Data records
***

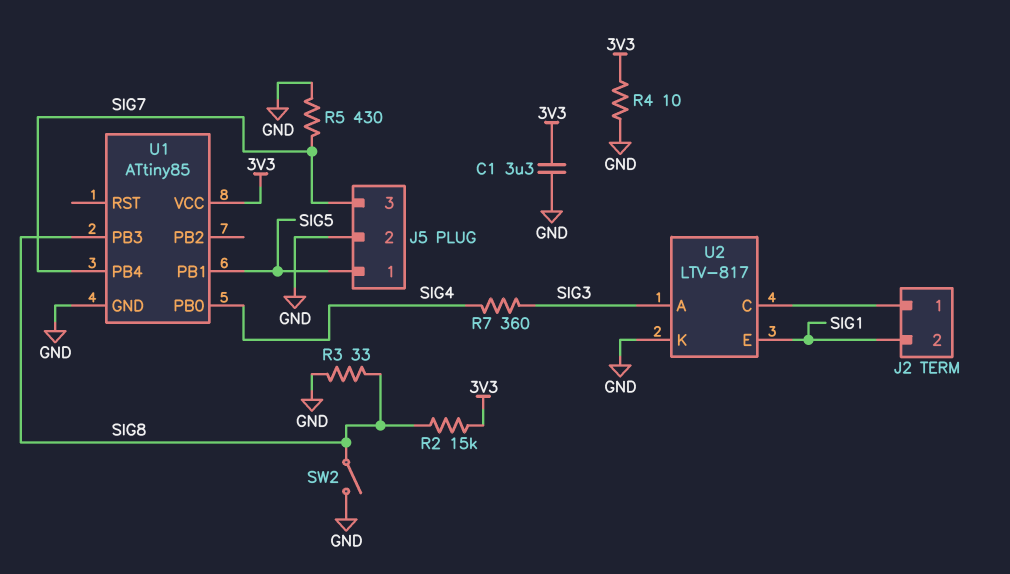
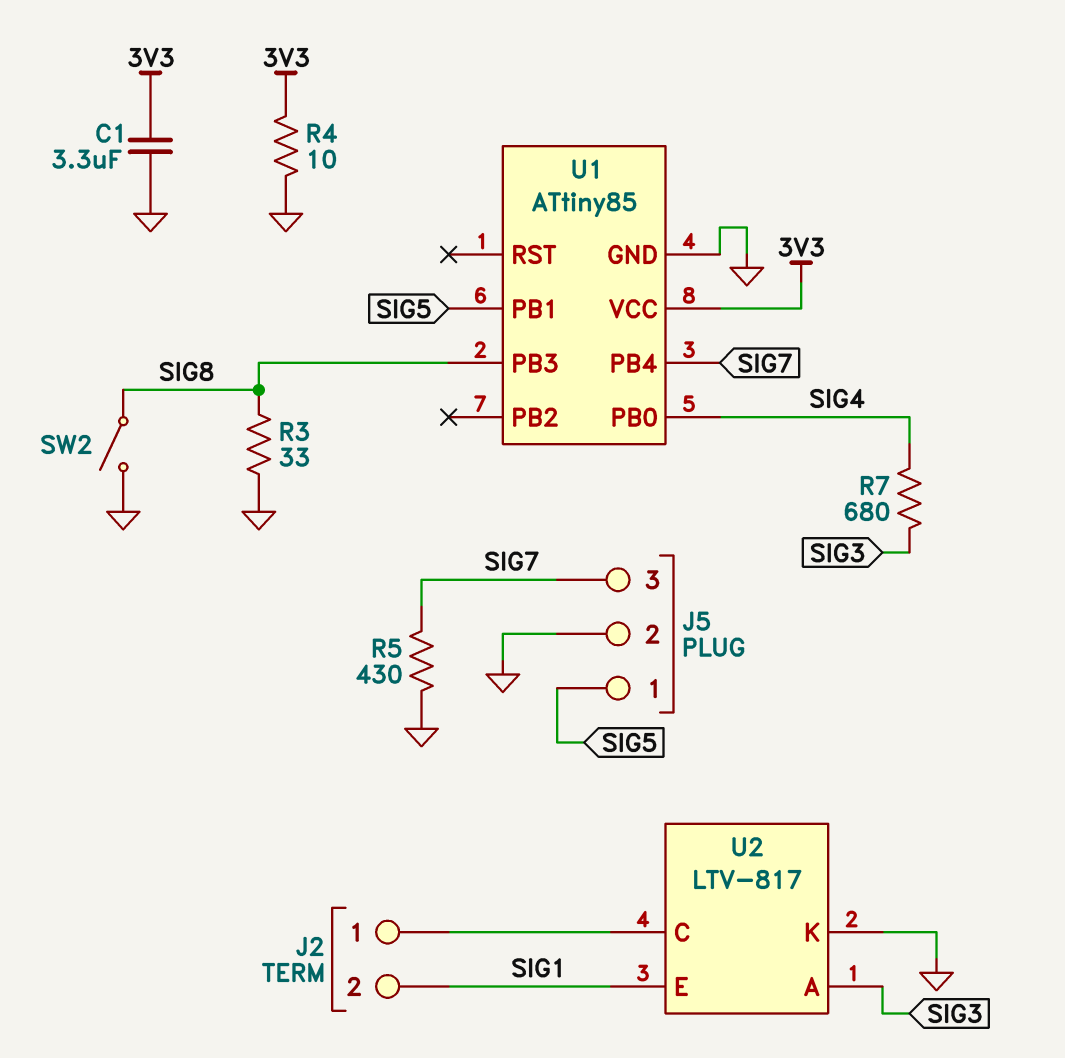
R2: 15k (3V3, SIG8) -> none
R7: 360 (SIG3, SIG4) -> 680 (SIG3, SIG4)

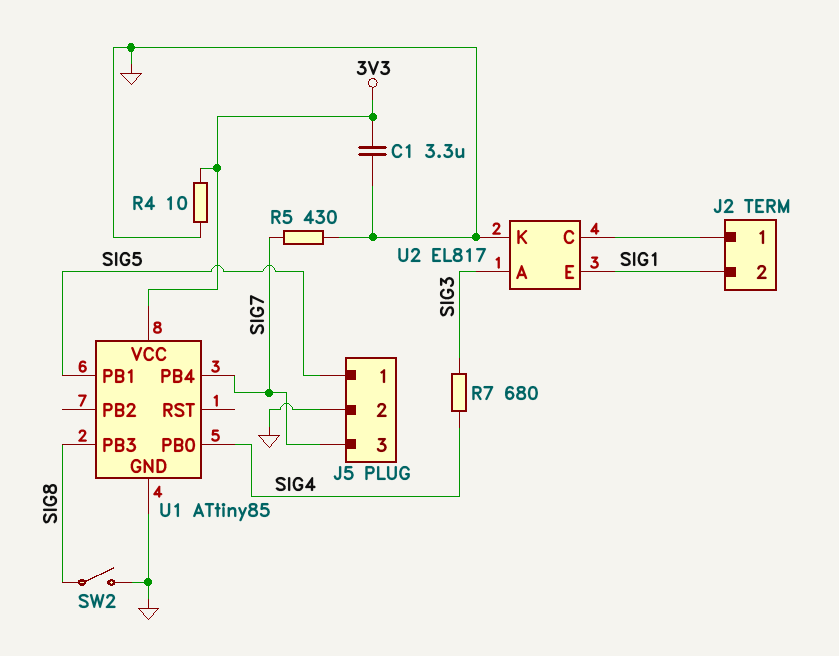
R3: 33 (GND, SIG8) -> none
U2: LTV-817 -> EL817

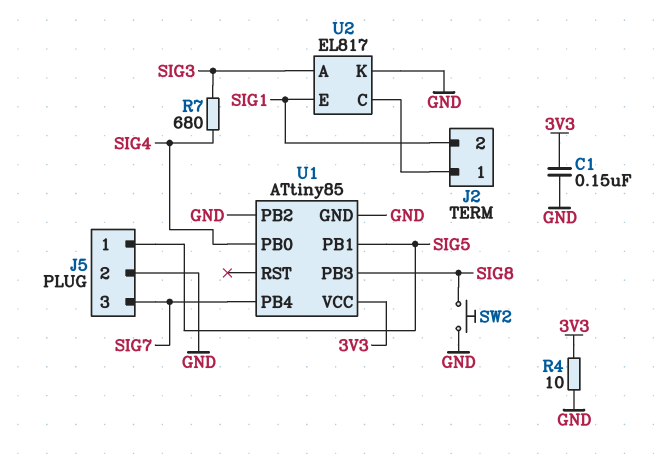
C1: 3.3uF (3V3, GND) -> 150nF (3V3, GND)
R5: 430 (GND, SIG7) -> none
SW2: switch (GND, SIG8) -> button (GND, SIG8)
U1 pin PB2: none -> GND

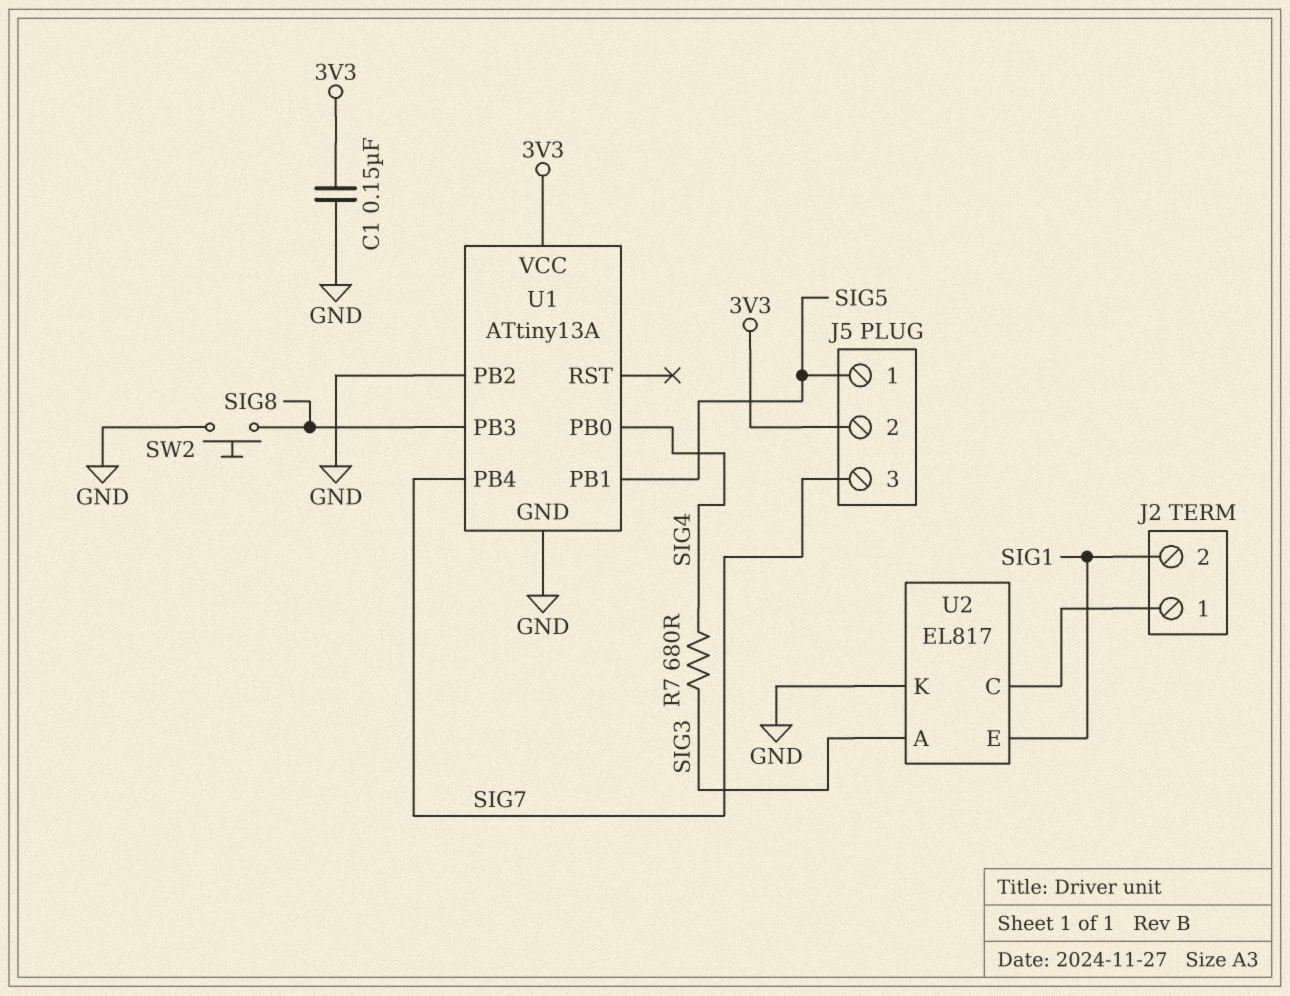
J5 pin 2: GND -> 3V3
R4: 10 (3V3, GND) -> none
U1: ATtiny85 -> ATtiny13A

***

--- WORK REQUEST ---
Would you output all of the entries above exactly, keeping the pictures out?

--- TASK RESPONSE ---
R2: 15k (3V3, SIG8) -> none
R7: 360 (SIG3, SIG4) -> 680 (SIG3, SIG4)

R3: 33 (GND, SIG8) -> none
U2: LTV-817 -> EL817

C1: 3.3uF (3V3, GND) -> 150nF (3V3, GND)
R5: 430 (GND, SIG7) -> none
SW2: switch (GND, SIG8) -> button (GND, SIG8)
U1 pin PB2: none -> GND

J5 pin 2: GND -> 3V3
R4: 10 (3V3, GND) -> none
U1: ATtiny85 -> ATtiny13A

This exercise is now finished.